Aim of the task: Which of the lines in the listing that follows hold "ring"? Pull each one out.

Information:
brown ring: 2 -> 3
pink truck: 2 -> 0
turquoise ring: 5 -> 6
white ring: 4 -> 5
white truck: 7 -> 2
--
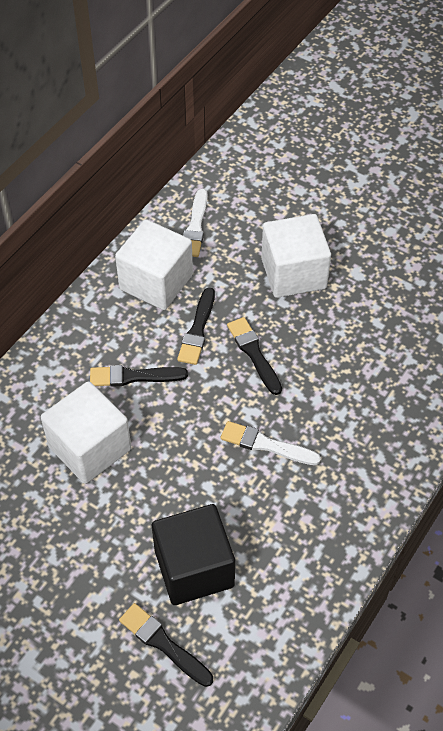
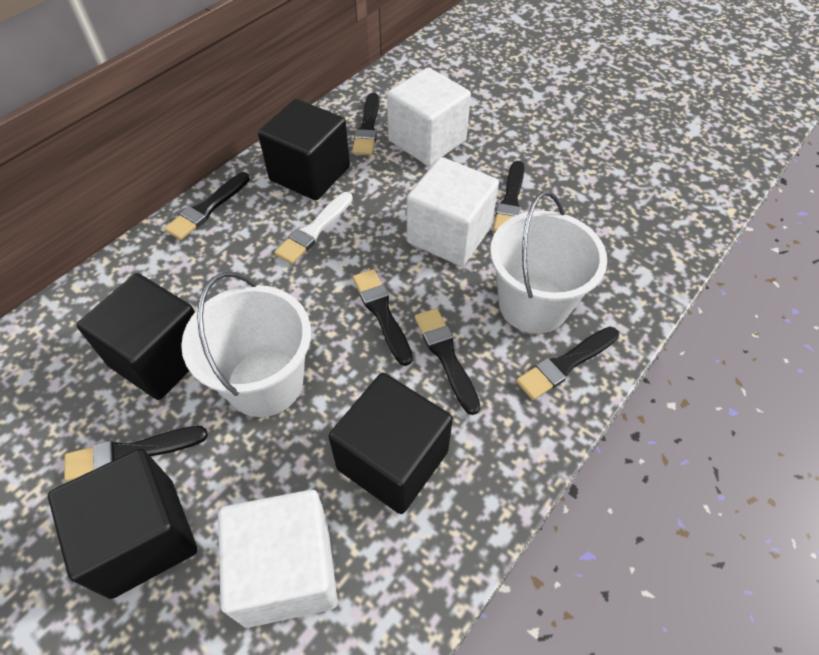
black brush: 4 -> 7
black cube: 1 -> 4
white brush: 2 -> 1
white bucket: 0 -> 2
--
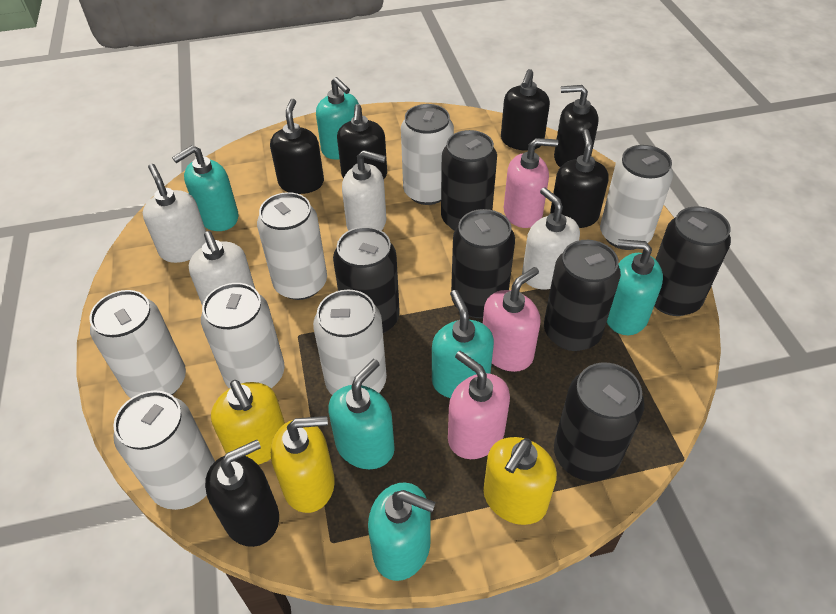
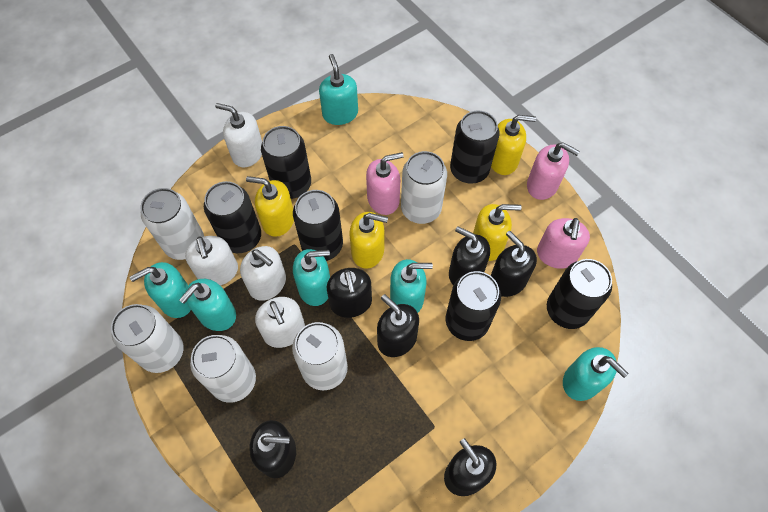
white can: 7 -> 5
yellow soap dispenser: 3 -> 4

Answer section:
brown ring: 2 -> 3
turquoise ring: 5 -> 6
white ring: 4 -> 5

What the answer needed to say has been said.